__YOUR GOAL__: Wherever the records include pictures, skip them and transcribe all the rest word for word.

__RECORDS SHOWN__:
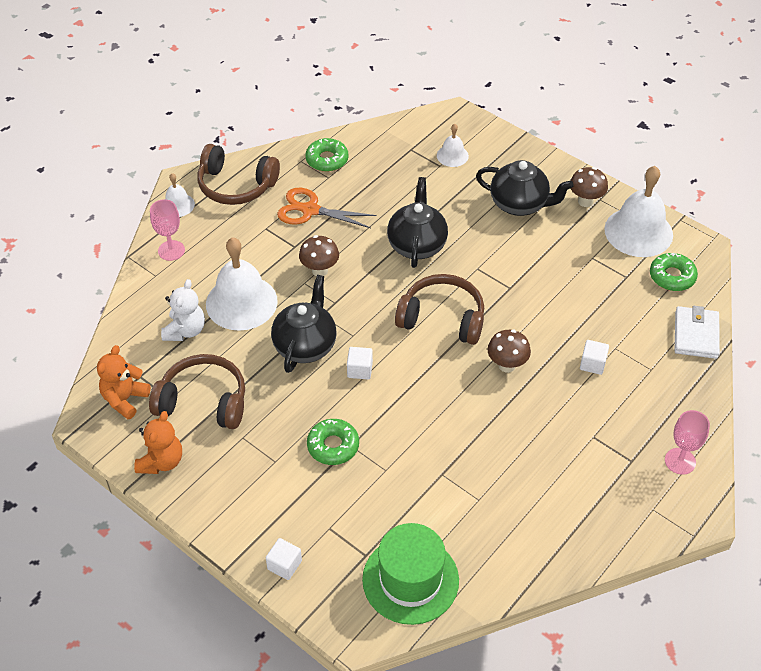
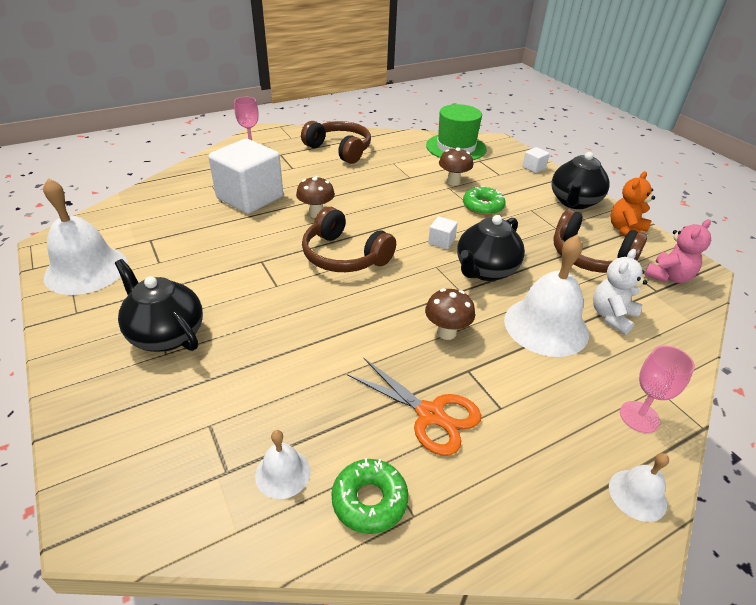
camera: 160 degrees left, 10 degrees down
(125, 399) = (668, 276): orange teddy bear -> pink teddy bear
(236, 185) = (536, 500): brown headphones -> brown headphones (339, 150)
(417, 245) = (321, 326): black teapot -> black teapot (574, 202)
(452, 155) = (178, 435): white bell -> white bell (283, 473)
(585, 201) = (93, 314): brown mushroom -> brown mushroom (453, 182)
(592, 364) = (250, 198): white cube -> white cube, size x2.49
(672, 277) = (113, 229): green donut -> none
(696, 335) = (153, 192): white wallet -> none

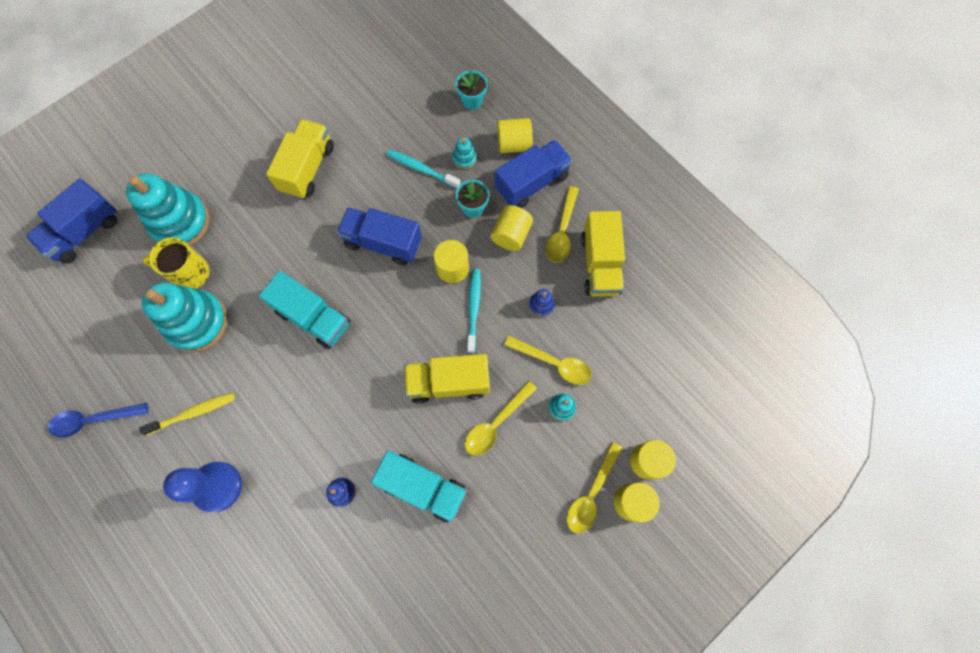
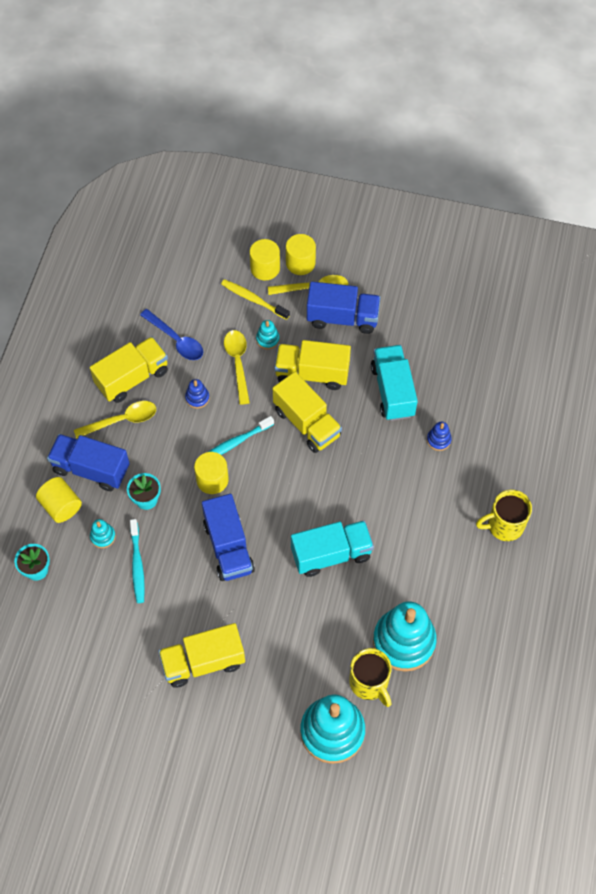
camera: 125 degrees left, 10 degrees down
(85, 232) = (403, 811): blue truck -> blue truck (342, 318)
(94, 420) = (536, 656): blue spoon -> blue spoon (176, 340)
(193, 413) = (471, 585): yellow toothbrush -> yellow toothbrush (253, 299)
(217, 486) = (504, 525): blue pawn -> yellow mug
(313, 317) = (331, 554): turquoise truck -> turquoise truck turned 75 degrees clockwise
(496, 423) = (312, 373): yellow spoon -> yellow truck
(511, 235) = (151, 455): yellow cylinder -> none

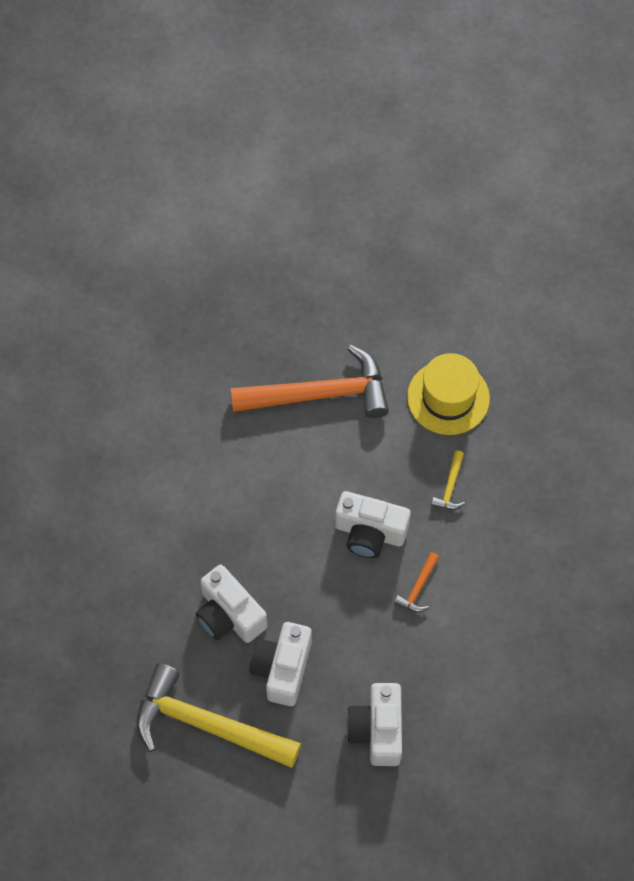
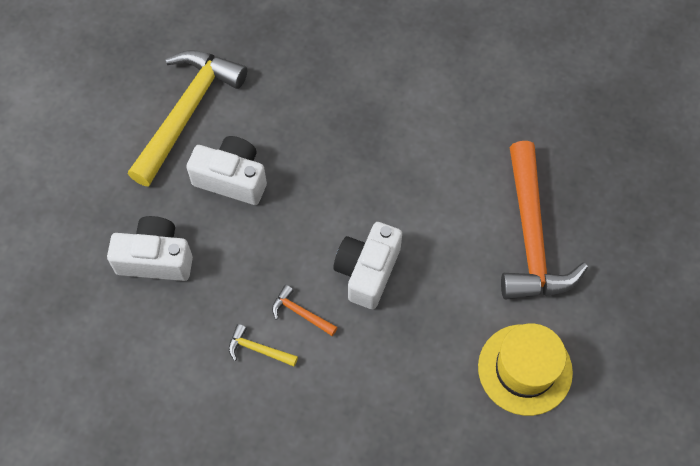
camera: 95 degrees right, 0 degrees up
(229, 615) = (293, 137): white camera -> none
(450, 487) = (414, 359): yellow hammer -> yellow hammer (258, 349)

__SOLUTION FOR THIS TASK__:
camera: 160 degrees left, 10 degrees down
(125, 399) = (668, 276): orange teddy bear -> pink teddy bear
(236, 185) = (536, 500): brown headphones -> brown headphones (339, 150)
(417, 245) = (321, 326): black teapot -> black teapot (574, 202)
(452, 155) = (178, 435): white bell -> white bell (283, 473)
(585, 201) = (93, 314): brown mushroom -> brown mushroom (453, 182)
(592, 364) = (250, 198): white cube -> white cube, size x2.49
(672, 277) = (113, 229): green donut -> none
(696, 335) = (153, 192): white wallet -> none

camera: 125 degrees left, 10 degrees down
(85, 232) = (403, 811): blue truck -> blue truck (342, 318)
(94, 420) = (536, 656): blue spoon -> blue spoon (176, 340)
(193, 413) = (471, 585): yellow toothbrush -> yellow toothbrush (253, 299)
(217, 486) = (504, 525): blue pawn -> yellow mug
(313, 317) = (331, 554): turquoise truck -> turquoise truck turned 75 degrees clockwise
(496, 423) = (312, 373): yellow spoon -> yellow truck
(511, 235) = (151, 455): yellow cylinder -> none

camera: 95 degrees right, 0 degrees up
(229, 615) = (293, 137): white camera -> none
(450, 487) = (414, 359): yellow hammer -> yellow hammer (258, 349)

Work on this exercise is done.